→ What to produce
From the material beneath, pull every line with the word "degrees".

→ Data below
================

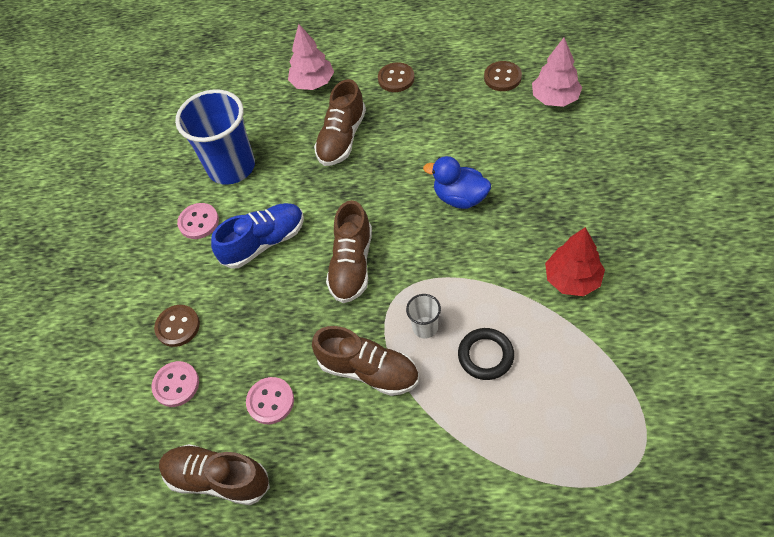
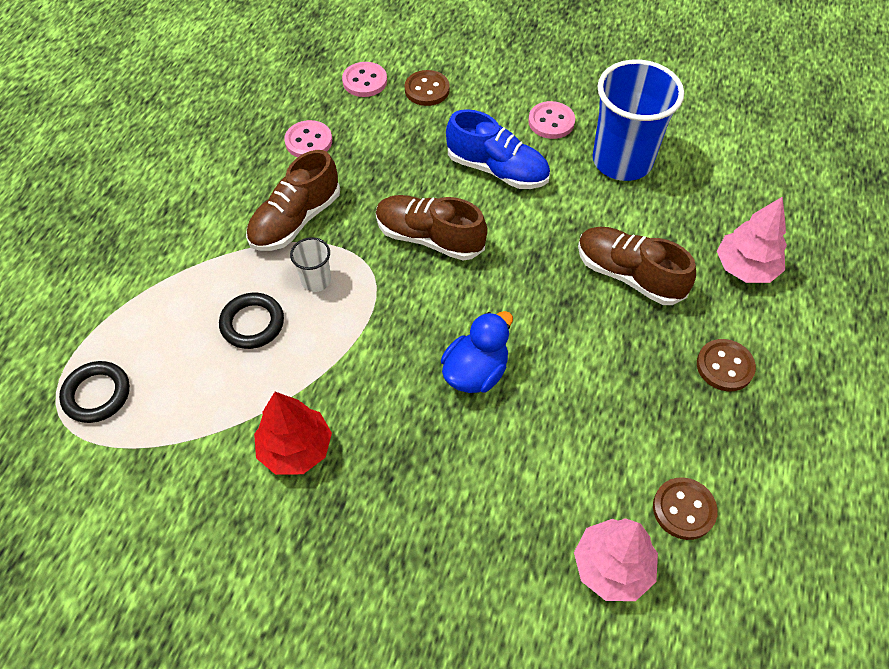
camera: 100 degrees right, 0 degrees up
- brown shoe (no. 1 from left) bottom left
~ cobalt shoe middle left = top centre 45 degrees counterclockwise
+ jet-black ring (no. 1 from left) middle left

================

→ Written reply
camera: 100 degrees right, 0 degrees up
~ cobalt shoe middle left = top centre 45 degrees counterclockwise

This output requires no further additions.